What you will do - All of the entries should be returned without a single change.

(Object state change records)
-*-*-

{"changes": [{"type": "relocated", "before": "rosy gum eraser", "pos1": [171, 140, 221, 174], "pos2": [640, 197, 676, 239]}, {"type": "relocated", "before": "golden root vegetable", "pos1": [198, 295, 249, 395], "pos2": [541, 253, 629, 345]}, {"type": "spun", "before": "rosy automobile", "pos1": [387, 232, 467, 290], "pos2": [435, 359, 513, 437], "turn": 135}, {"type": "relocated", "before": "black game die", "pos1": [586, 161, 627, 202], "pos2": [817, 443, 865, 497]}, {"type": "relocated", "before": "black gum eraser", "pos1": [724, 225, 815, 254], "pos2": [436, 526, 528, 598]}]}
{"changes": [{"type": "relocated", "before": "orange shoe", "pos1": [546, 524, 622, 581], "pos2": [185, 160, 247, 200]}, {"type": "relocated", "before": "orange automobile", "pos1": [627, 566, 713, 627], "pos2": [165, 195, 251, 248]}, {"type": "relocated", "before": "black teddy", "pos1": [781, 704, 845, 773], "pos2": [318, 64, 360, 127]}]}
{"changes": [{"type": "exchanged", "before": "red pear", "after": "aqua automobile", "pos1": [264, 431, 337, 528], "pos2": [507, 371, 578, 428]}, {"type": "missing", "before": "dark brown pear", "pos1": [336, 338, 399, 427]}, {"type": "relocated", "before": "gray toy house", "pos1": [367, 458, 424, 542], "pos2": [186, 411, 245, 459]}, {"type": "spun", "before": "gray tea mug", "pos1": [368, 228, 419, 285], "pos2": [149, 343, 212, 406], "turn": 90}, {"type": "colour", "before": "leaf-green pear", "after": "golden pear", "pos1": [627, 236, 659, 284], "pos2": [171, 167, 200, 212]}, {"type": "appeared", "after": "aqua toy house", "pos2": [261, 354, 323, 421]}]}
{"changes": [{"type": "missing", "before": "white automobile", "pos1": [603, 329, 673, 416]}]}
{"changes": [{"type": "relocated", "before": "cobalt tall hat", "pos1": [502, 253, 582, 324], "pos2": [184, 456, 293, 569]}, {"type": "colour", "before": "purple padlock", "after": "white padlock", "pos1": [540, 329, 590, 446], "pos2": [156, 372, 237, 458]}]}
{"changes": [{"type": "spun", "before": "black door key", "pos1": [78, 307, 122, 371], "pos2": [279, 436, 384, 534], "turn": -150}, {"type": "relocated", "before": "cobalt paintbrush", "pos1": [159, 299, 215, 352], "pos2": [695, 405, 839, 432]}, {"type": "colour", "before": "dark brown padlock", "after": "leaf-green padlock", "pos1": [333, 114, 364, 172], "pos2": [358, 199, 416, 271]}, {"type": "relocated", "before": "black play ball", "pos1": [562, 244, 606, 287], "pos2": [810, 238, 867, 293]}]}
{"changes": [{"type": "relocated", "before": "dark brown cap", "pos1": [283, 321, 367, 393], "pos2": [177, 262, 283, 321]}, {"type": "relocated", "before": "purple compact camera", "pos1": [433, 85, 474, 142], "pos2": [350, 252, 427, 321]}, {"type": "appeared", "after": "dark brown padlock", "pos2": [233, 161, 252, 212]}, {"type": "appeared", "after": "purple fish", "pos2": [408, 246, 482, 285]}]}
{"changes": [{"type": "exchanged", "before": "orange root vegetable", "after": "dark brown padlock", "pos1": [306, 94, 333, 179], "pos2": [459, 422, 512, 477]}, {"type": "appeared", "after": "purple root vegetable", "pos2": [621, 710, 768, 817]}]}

-*-*-

Solution to this task -
{"changes": [{"type": "relocated", "before": "rosy gum eraser", "pos1": [171, 140, 221, 174], "pos2": [640, 197, 676, 239]}, {"type": "relocated", "before": "golden root vegetable", "pos1": [198, 295, 249, 395], "pos2": [541, 253, 629, 345]}, {"type": "spun", "before": "rosy automobile", "pos1": [387, 232, 467, 290], "pos2": [435, 359, 513, 437], "turn": 135}, {"type": "relocated", "before": "black game die", "pos1": [586, 161, 627, 202], "pos2": [817, 443, 865, 497]}, {"type": "relocated", "before": "black gum eraser", "pos1": [724, 225, 815, 254], "pos2": [436, 526, 528, 598]}]}
{"changes": [{"type": "relocated", "before": "orange shoe", "pos1": [546, 524, 622, 581], "pos2": [185, 160, 247, 200]}, {"type": "relocated", "before": "orange automobile", "pos1": [627, 566, 713, 627], "pos2": [165, 195, 251, 248]}, {"type": "relocated", "before": "black teddy", "pos1": [781, 704, 845, 773], "pos2": [318, 64, 360, 127]}]}
{"changes": [{"type": "exchanged", "before": "red pear", "after": "aqua automobile", "pos1": [264, 431, 337, 528], "pos2": [507, 371, 578, 428]}, {"type": "missing", "before": "dark brown pear", "pos1": [336, 338, 399, 427]}, {"type": "relocated", "before": "gray toy house", "pos1": [367, 458, 424, 542], "pos2": [186, 411, 245, 459]}, {"type": "spun", "before": "gray tea mug", "pos1": [368, 228, 419, 285], "pos2": [149, 343, 212, 406], "turn": 90}, {"type": "colour", "before": "leaf-green pear", "after": "golden pear", "pos1": [627, 236, 659, 284], "pos2": [171, 167, 200, 212]}, {"type": "appeared", "after": "aqua toy house", "pos2": [261, 354, 323, 421]}]}
{"changes": [{"type": "missing", "before": "white automobile", "pos1": [603, 329, 673, 416]}]}
{"changes": [{"type": "relocated", "before": "cobalt tall hat", "pos1": [502, 253, 582, 324], "pos2": [184, 456, 293, 569]}, {"type": "colour", "before": "purple padlock", "after": "white padlock", "pos1": [540, 329, 590, 446], "pos2": [156, 372, 237, 458]}]}
{"changes": [{"type": "spun", "before": "black door key", "pos1": [78, 307, 122, 371], "pos2": [279, 436, 384, 534], "turn": -150}, {"type": "relocated", "before": "cobalt paintbrush", "pos1": [159, 299, 215, 352], "pos2": [695, 405, 839, 432]}, {"type": "colour", "before": "dark brown padlock", "after": "leaf-green padlock", "pos1": [333, 114, 364, 172], "pos2": [358, 199, 416, 271]}, {"type": "relocated", "before": "black play ball", "pos1": [562, 244, 606, 287], "pos2": [810, 238, 867, 293]}]}
{"changes": [{"type": "relocated", "before": "dark brown cap", "pos1": [283, 321, 367, 393], "pos2": [177, 262, 283, 321]}, {"type": "relocated", "before": "purple compact camera", "pos1": [433, 85, 474, 142], "pos2": [350, 252, 427, 321]}, {"type": "appeared", "after": "dark brown padlock", "pos2": [233, 161, 252, 212]}, {"type": "appeared", "after": "purple fish", "pos2": [408, 246, 482, 285]}]}
{"changes": [{"type": "exchanged", "before": "orange root vegetable", "after": "dark brown padlock", "pos1": [306, 94, 333, 179], "pos2": [459, 422, 512, 477]}, {"type": "appeared", "after": "purple root vegetable", "pos2": [621, 710, 768, 817]}]}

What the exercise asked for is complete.